> GIVEN PROBLEM
Report each line of the data below that contains the string "kern", copying every such line in full.

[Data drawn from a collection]
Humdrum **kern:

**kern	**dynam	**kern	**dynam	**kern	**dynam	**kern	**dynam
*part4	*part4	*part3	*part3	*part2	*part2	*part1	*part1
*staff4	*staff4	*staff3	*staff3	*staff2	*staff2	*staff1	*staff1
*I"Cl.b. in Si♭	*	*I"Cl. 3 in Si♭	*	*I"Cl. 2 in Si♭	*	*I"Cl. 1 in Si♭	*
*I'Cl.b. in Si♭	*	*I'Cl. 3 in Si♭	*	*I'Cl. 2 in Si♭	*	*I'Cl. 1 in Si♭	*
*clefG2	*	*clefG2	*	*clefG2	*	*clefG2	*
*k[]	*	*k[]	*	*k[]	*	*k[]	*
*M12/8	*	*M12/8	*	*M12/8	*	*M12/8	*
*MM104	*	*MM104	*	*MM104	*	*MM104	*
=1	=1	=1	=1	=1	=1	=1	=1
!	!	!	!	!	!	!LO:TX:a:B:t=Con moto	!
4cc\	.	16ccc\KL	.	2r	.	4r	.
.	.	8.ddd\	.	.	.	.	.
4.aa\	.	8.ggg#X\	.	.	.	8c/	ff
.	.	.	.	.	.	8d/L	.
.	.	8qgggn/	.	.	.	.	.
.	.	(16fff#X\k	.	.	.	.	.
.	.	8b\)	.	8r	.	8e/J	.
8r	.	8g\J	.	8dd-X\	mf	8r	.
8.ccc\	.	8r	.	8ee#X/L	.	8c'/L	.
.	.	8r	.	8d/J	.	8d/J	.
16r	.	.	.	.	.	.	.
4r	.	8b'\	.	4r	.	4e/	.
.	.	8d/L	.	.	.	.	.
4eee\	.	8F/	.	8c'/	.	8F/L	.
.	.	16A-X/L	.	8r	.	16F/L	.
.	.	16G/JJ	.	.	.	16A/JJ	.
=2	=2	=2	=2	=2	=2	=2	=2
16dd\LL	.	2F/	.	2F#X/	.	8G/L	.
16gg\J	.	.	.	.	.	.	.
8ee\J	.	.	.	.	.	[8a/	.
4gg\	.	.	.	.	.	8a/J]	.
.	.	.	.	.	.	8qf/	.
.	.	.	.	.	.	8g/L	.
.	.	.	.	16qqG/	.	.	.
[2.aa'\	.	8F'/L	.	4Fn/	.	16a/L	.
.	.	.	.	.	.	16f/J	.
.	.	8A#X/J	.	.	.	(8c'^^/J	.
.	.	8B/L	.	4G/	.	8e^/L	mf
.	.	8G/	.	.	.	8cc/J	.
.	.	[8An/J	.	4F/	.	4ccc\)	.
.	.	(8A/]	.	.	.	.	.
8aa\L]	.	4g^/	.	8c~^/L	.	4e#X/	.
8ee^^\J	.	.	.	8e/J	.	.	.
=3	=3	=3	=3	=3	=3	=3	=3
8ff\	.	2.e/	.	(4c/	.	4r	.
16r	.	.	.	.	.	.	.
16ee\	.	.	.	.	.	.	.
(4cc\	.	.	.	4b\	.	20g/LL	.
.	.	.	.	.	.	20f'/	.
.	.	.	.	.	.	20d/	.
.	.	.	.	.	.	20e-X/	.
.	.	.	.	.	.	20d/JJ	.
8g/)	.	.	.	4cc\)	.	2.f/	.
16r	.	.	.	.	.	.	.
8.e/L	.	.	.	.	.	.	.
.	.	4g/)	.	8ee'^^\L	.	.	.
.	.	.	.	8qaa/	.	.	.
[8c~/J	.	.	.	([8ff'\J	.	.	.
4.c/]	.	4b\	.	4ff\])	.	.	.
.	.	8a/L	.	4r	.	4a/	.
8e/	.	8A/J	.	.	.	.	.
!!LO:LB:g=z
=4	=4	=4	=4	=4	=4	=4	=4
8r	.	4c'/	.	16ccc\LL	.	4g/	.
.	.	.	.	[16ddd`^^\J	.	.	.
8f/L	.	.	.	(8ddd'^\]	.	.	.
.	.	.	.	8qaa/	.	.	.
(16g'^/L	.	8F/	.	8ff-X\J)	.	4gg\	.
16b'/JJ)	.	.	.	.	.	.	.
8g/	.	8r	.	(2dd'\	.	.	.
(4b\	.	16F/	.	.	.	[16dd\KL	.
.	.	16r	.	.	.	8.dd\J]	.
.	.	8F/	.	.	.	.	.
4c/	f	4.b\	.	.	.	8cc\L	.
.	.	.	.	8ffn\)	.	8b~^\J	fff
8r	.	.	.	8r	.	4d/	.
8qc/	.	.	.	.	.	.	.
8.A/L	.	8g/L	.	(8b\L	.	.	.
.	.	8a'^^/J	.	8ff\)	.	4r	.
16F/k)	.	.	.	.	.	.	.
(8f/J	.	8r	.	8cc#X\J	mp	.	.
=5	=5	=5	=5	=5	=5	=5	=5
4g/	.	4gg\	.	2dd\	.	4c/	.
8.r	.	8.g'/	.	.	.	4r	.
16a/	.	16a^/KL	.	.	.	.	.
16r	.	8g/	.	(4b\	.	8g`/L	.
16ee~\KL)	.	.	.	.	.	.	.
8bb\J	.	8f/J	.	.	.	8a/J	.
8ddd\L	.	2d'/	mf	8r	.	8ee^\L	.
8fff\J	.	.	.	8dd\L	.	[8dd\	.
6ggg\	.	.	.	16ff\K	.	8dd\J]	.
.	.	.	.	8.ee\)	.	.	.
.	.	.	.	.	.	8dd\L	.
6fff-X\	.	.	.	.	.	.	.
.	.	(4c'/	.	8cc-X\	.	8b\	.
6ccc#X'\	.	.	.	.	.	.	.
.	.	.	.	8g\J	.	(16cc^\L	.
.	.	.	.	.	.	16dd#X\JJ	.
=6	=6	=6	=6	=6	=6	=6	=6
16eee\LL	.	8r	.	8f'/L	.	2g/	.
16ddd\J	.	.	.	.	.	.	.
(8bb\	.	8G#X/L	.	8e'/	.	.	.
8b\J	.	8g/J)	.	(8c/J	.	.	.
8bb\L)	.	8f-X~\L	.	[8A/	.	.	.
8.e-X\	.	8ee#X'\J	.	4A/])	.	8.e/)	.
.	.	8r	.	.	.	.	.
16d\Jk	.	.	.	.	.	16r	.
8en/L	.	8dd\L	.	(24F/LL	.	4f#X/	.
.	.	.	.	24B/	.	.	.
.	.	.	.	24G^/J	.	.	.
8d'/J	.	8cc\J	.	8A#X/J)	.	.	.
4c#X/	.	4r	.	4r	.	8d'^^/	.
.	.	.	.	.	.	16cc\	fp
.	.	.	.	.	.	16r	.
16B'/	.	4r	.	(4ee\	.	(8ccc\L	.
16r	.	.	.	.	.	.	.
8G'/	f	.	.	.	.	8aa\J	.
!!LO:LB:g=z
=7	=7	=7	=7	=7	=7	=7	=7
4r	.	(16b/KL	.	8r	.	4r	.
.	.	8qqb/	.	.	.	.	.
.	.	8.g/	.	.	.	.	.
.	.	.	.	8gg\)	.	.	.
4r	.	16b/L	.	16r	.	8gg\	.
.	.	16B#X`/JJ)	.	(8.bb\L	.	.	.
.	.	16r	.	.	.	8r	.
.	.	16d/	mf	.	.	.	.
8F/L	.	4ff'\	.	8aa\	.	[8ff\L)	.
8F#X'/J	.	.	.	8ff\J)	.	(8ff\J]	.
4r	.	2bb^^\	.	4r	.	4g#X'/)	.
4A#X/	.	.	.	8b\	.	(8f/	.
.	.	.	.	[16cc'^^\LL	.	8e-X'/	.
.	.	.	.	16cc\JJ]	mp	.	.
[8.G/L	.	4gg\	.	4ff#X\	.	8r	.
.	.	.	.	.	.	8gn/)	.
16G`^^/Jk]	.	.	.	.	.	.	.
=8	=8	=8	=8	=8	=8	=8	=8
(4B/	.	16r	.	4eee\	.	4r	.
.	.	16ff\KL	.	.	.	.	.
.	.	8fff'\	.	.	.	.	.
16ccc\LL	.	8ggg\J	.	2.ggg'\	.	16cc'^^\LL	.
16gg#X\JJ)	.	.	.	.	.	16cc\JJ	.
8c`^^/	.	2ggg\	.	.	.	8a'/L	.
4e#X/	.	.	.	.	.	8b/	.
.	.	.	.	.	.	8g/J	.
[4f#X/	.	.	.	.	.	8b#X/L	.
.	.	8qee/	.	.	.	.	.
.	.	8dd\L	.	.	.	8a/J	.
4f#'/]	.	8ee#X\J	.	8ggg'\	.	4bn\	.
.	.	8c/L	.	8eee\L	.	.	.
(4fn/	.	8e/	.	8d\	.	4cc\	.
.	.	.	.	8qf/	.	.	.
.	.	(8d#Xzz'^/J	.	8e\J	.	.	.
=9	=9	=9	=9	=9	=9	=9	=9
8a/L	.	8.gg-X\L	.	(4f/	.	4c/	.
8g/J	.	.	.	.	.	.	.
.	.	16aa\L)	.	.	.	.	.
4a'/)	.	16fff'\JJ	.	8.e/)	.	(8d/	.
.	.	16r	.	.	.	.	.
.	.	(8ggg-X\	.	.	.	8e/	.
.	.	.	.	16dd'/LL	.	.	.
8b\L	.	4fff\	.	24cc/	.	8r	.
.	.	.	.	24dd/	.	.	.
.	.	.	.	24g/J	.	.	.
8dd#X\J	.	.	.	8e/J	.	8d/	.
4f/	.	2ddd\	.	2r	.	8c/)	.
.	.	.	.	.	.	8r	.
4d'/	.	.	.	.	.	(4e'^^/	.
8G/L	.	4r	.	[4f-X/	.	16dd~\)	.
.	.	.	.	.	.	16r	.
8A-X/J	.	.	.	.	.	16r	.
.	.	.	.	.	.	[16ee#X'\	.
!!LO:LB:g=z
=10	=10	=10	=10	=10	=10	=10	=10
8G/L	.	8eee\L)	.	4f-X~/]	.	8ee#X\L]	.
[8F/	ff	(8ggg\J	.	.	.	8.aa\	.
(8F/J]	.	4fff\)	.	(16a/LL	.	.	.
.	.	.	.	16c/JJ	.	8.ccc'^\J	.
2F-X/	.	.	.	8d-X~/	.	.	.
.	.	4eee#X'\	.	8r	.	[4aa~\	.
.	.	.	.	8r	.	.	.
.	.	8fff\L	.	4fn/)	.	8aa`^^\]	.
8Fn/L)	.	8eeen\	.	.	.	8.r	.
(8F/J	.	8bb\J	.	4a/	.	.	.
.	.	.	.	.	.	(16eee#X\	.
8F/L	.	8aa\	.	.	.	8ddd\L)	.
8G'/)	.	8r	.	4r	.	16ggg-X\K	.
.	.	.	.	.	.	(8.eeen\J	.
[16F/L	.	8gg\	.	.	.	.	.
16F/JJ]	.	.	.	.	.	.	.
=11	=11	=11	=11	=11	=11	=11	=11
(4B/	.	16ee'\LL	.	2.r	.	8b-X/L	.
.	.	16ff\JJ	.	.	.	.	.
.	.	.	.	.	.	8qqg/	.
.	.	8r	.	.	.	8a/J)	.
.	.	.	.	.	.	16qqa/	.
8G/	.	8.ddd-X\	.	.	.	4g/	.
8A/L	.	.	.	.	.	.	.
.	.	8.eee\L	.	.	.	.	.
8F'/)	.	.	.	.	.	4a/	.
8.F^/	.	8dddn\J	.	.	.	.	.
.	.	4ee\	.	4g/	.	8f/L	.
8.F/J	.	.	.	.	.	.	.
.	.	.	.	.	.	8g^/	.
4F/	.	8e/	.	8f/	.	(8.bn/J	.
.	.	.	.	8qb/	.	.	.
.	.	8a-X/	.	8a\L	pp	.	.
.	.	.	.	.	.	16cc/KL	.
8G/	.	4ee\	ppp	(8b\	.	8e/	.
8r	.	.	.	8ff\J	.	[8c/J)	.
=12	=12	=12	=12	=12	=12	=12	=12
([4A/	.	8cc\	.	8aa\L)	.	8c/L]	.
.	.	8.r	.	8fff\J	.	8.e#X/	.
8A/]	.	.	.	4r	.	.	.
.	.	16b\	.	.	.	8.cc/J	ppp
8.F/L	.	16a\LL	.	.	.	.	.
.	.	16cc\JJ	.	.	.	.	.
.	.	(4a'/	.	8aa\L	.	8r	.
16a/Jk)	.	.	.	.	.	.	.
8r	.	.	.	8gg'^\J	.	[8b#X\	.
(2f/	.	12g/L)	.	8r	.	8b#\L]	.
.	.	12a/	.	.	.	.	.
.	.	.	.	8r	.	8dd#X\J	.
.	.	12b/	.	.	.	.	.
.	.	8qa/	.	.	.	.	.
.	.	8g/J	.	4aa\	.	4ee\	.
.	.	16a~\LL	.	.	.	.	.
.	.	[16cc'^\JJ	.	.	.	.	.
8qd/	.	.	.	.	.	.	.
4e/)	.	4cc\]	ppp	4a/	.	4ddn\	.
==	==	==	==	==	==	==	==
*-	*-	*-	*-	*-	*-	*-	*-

> THE ANSWER
Humdrum **kern:
**kern	**dynam	**kern	**dynam	**kern	**dynam	**kern	**dynam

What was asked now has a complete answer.